What the task asks.
Using the entries that follow, write out the line containing "AUDIO1 pin RX: GP19 -> GP20", the line containing "LUX: VEML7700 -> TSL2561", and every line between them, exactly and nothing else.

The data.

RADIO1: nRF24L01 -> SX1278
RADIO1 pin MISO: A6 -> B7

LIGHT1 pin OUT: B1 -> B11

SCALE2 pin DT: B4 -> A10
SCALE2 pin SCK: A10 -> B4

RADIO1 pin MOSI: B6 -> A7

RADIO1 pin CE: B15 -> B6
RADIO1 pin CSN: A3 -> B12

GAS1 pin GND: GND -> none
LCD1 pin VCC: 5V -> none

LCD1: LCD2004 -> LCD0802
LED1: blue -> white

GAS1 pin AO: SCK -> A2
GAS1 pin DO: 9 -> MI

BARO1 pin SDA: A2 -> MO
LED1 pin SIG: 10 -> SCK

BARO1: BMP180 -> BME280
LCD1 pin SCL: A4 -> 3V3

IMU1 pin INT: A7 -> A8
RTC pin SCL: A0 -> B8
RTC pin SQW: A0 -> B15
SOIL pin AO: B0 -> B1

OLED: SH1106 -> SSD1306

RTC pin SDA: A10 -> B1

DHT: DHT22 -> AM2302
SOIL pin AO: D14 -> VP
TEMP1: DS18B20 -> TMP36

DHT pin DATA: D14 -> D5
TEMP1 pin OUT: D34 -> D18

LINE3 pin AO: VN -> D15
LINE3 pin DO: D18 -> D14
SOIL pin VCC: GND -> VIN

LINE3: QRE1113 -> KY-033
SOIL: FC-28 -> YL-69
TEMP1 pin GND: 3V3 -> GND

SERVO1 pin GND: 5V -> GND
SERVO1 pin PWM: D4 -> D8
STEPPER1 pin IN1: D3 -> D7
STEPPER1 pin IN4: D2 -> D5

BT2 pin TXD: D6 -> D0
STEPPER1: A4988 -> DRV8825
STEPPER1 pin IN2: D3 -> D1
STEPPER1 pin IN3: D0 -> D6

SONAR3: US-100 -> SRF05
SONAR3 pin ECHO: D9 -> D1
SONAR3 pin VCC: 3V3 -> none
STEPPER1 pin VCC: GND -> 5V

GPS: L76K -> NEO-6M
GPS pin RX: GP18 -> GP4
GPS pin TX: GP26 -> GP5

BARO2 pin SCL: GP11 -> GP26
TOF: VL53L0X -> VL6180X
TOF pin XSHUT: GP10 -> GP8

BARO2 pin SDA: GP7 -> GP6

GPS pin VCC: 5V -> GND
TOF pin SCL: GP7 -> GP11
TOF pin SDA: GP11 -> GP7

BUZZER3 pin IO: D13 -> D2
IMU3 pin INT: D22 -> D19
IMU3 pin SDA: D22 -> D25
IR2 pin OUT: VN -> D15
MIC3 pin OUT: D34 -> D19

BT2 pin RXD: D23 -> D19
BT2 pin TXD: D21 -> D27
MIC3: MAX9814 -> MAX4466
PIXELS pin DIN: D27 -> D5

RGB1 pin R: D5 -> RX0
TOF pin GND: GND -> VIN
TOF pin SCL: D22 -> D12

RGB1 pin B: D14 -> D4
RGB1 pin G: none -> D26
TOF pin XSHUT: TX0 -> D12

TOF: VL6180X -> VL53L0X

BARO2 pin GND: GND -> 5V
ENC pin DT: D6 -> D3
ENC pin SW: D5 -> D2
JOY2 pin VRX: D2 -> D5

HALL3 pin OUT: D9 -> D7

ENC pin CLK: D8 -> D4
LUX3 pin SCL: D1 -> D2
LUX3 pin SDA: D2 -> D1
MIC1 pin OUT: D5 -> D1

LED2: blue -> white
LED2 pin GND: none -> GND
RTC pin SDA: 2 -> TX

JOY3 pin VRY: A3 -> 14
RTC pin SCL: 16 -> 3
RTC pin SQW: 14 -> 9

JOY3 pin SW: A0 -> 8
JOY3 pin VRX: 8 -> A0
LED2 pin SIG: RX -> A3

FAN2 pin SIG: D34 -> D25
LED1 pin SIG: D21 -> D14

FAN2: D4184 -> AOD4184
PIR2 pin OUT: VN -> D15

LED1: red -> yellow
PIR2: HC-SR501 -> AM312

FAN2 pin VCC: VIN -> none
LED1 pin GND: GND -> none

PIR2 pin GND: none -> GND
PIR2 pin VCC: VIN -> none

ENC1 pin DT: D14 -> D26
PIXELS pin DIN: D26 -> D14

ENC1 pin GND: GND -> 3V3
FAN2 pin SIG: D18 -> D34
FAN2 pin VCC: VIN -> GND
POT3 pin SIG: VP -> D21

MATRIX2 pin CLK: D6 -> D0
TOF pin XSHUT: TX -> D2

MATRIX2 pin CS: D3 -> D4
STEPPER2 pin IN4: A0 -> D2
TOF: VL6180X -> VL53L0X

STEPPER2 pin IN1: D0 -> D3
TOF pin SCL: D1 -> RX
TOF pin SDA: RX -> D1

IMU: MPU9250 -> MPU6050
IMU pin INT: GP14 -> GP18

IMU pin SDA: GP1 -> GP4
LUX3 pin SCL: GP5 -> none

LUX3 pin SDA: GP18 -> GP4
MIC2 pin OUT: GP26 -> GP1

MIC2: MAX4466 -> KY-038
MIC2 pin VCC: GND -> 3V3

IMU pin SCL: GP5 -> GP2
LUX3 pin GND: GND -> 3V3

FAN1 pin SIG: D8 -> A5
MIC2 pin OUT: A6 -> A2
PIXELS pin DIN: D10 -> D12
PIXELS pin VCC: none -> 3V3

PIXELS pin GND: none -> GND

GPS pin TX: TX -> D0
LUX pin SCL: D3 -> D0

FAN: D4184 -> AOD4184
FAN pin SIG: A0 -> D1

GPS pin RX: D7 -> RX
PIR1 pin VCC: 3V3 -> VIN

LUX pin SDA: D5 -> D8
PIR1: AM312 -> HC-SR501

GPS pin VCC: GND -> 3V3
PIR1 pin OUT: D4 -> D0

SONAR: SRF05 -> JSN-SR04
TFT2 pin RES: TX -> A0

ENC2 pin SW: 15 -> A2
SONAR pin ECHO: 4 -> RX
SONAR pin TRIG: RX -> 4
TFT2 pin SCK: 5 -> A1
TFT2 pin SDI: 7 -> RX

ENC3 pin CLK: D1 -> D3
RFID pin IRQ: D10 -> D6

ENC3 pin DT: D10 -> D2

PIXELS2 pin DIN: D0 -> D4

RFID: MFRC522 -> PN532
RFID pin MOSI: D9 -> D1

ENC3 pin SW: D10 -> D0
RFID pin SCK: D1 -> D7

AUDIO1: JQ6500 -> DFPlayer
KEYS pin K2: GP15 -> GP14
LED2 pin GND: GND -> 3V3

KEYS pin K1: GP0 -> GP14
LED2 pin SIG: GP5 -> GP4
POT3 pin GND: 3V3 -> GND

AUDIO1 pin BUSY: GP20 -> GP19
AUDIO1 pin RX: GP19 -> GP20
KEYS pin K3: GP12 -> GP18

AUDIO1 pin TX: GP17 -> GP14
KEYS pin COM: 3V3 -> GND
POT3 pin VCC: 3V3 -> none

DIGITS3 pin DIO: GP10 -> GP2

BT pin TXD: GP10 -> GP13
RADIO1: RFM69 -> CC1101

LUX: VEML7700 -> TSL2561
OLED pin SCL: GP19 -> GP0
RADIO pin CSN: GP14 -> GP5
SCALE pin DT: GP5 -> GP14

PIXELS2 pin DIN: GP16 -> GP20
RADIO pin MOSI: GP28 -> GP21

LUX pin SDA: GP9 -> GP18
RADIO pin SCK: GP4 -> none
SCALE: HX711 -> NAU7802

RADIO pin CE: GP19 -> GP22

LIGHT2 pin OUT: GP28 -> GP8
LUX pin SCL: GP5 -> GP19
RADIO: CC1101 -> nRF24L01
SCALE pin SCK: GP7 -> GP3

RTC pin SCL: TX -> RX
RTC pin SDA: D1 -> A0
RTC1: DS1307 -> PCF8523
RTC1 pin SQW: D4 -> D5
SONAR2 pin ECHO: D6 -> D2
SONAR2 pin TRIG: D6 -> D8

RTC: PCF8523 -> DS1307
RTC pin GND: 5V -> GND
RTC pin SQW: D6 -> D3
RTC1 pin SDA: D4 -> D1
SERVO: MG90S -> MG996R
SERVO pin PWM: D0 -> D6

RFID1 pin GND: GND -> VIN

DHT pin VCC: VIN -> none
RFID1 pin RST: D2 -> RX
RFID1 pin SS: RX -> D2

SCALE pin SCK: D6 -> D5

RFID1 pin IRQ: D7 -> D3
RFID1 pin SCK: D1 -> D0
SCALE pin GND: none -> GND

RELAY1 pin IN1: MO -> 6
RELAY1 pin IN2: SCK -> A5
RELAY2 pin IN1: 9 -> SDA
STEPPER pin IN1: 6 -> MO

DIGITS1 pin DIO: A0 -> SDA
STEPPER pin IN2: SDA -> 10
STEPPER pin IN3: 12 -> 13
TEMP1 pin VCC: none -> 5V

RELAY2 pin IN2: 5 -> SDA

Exercise response.
AUDIO1 pin RX: GP19 -> GP20
KEYS pin K3: GP12 -> GP18

AUDIO1 pin TX: GP17 -> GP14
KEYS pin COM: 3V3 -> GND
POT3 pin VCC: 3V3 -> none

DIGITS3 pin DIO: GP10 -> GP2

BT pin TXD: GP10 -> GP13
RADIO1: RFM69 -> CC1101

LUX: VEML7700 -> TSL2561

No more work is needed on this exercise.